(Stored records)
◇ ◇ ◇
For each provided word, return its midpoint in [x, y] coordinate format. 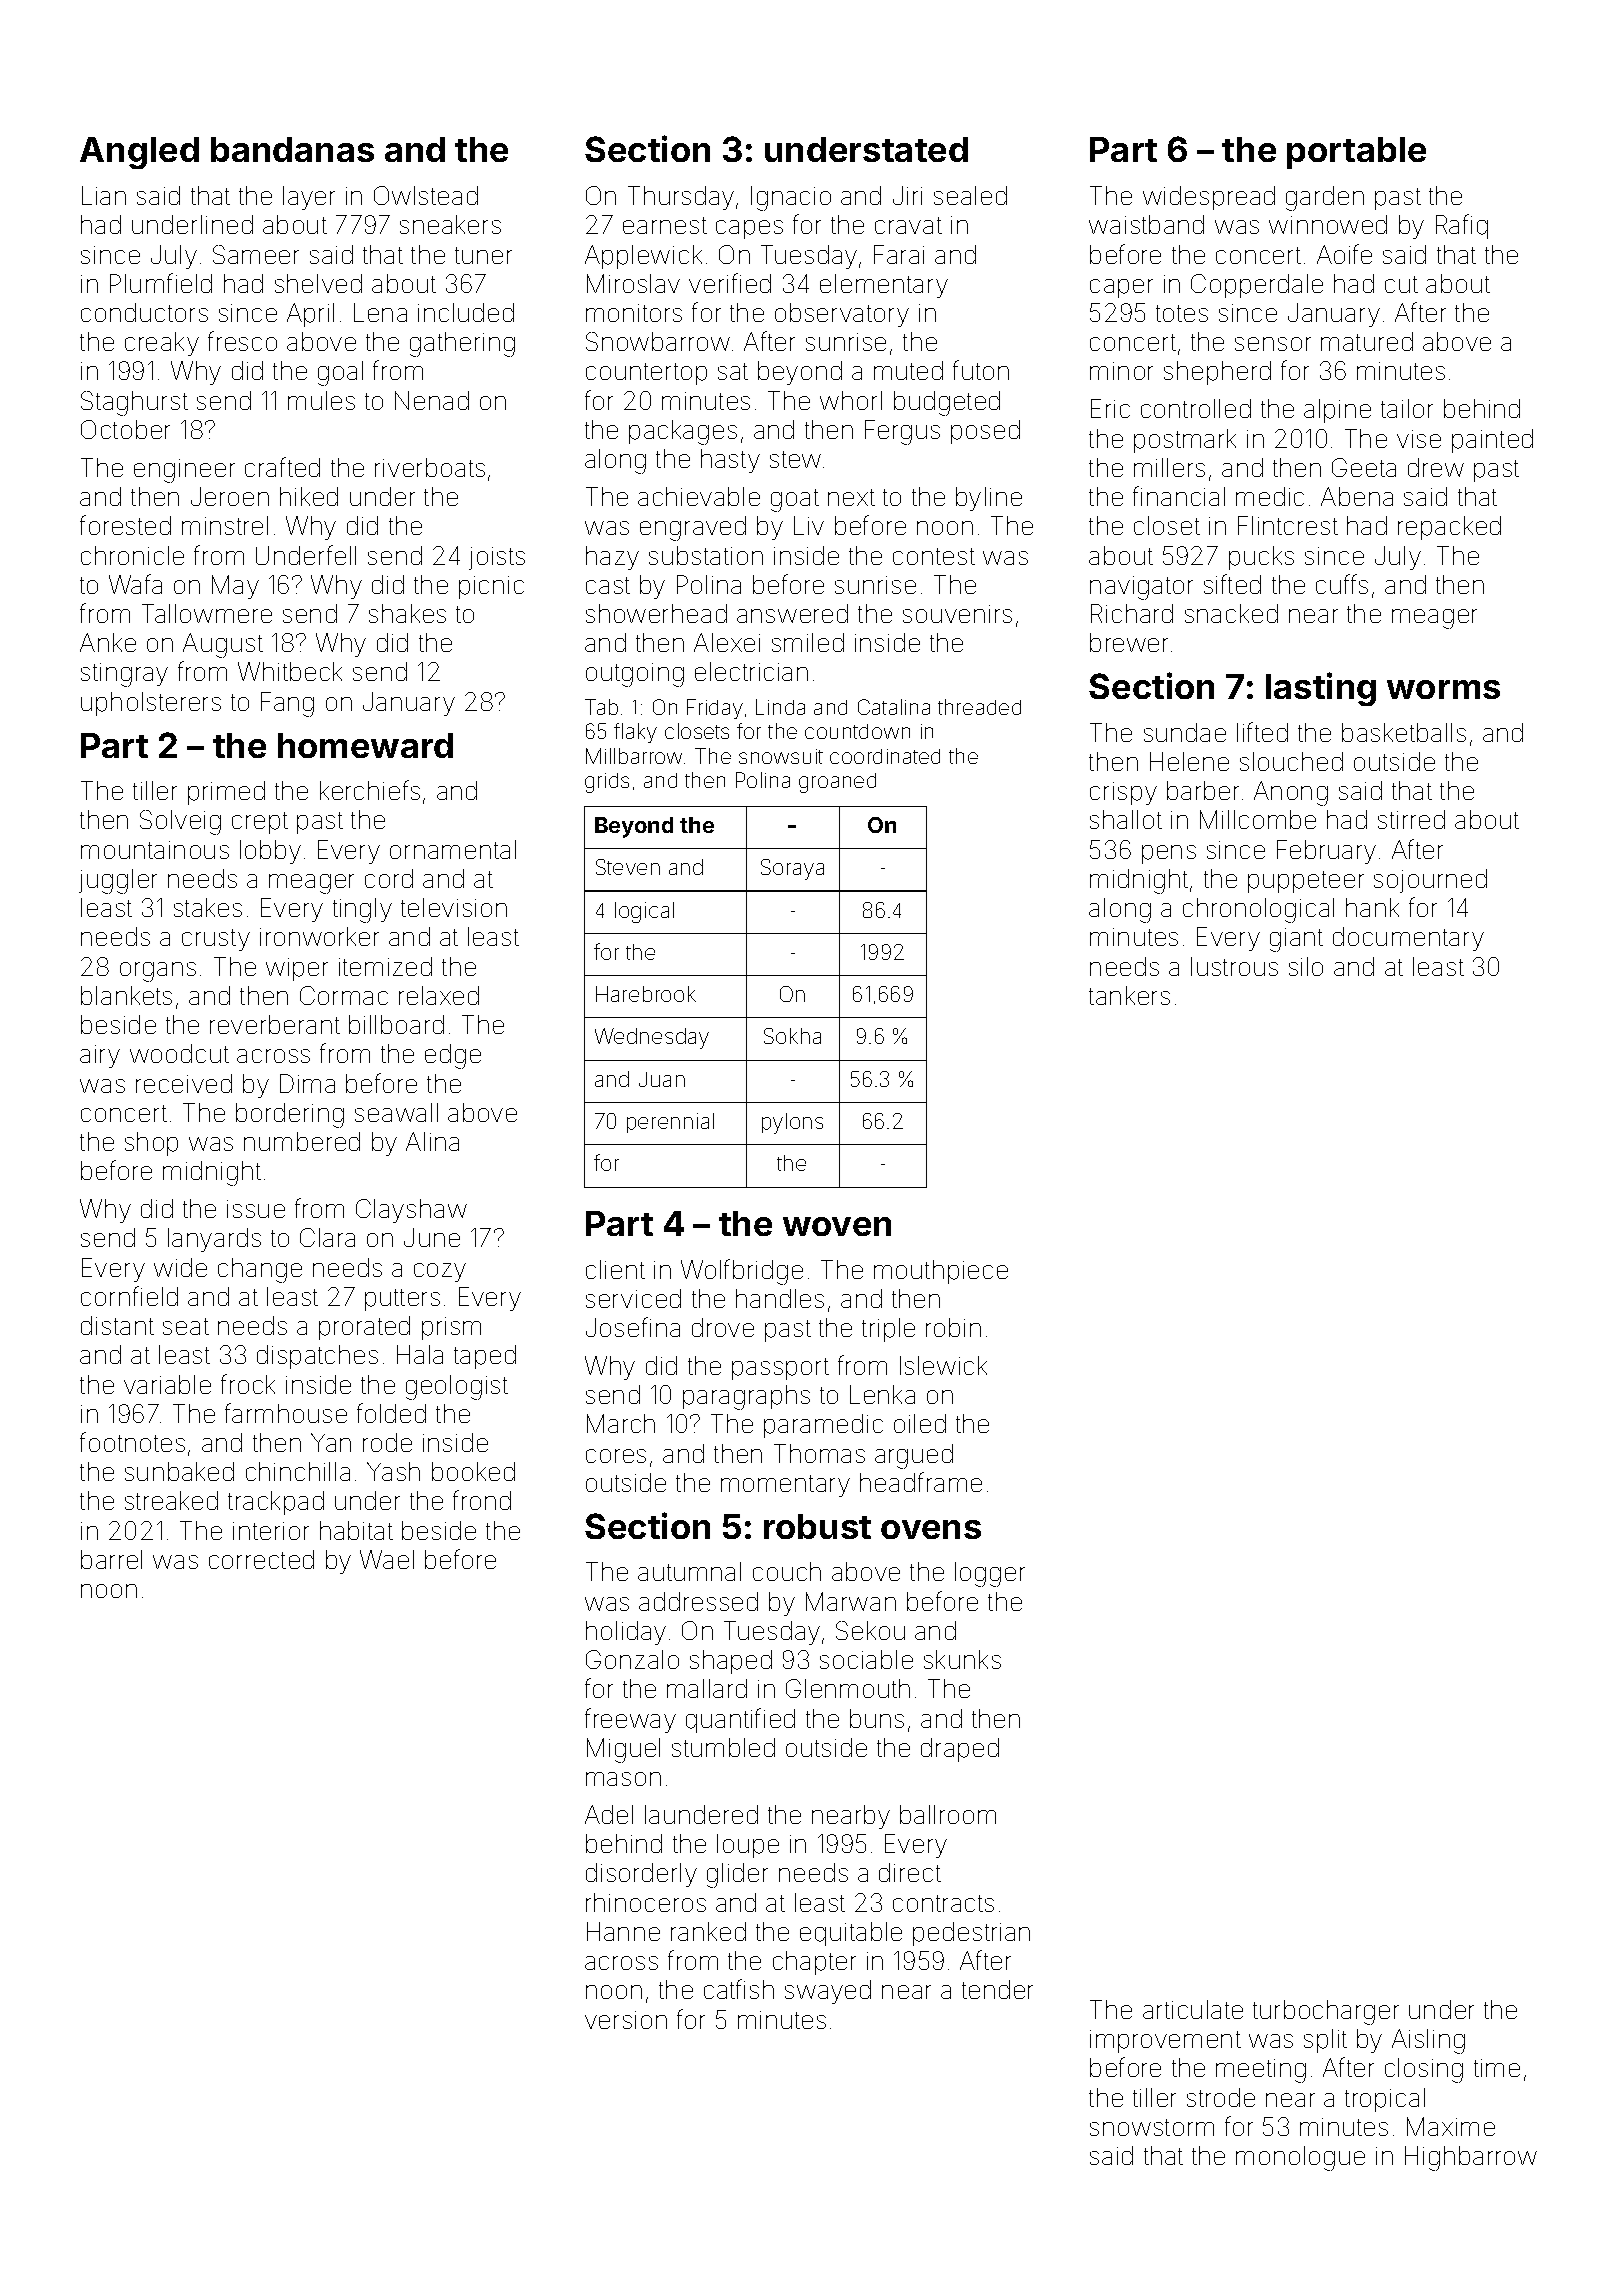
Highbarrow [1471, 2158]
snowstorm [1152, 2127]
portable [1356, 153]
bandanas [292, 149]
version [626, 2020]
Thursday [681, 198]
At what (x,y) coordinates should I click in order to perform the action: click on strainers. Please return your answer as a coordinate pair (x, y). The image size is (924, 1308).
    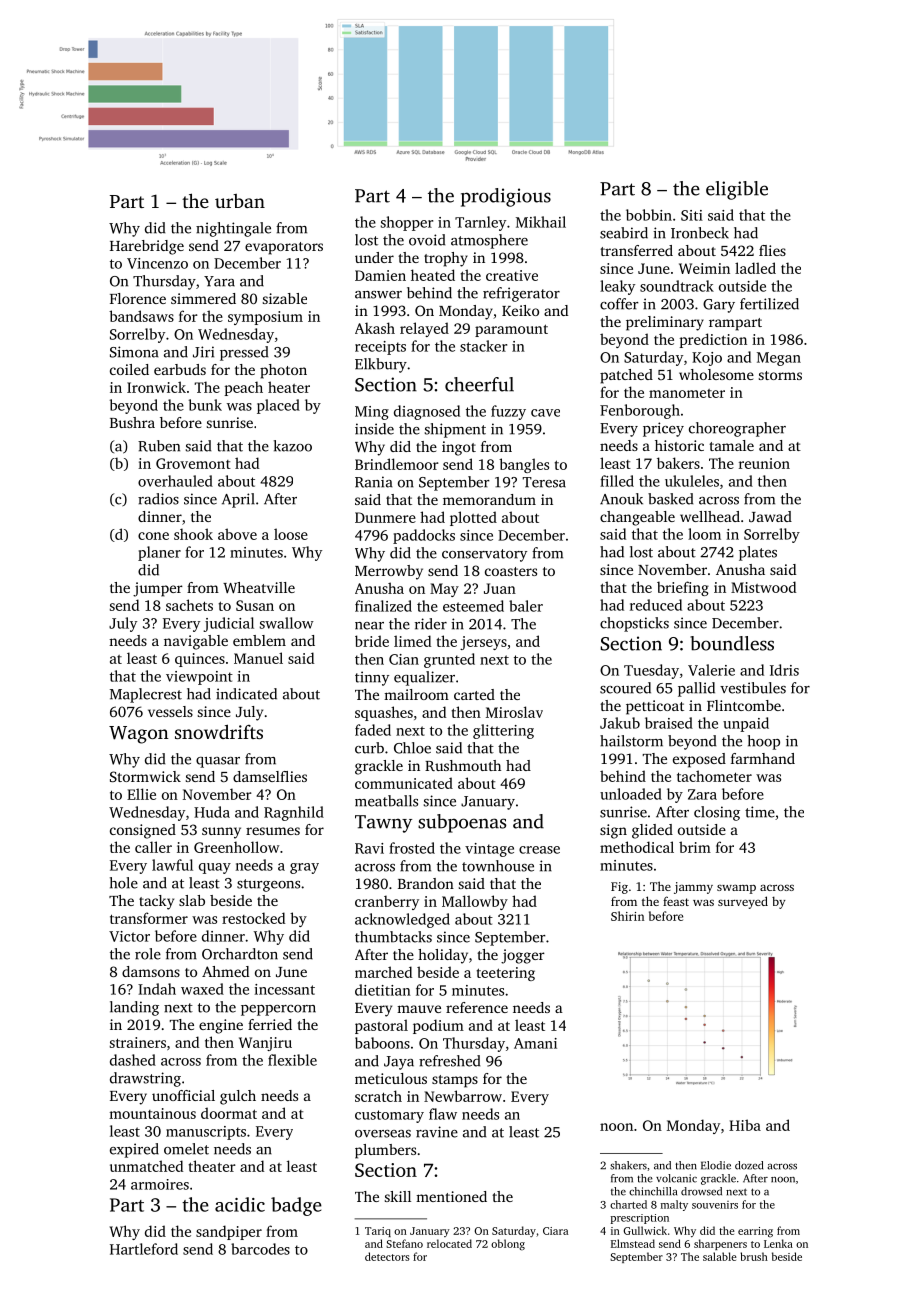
◇ ◇ ◇
> _GIVEN EXERCISE_
Please repeat the rows from the very start through the line containing "Thursday [681, 198]", word for word and with the pictures left out.

> _FINISHED ANSWER_
For each provided word, return its midpoint in [x, y] coordinate format. 
Highbarrow [1471, 2158]
snowstorm [1152, 2127]
portable [1356, 153]
bandanas [292, 149]
version [626, 2020]
Thursday [681, 198]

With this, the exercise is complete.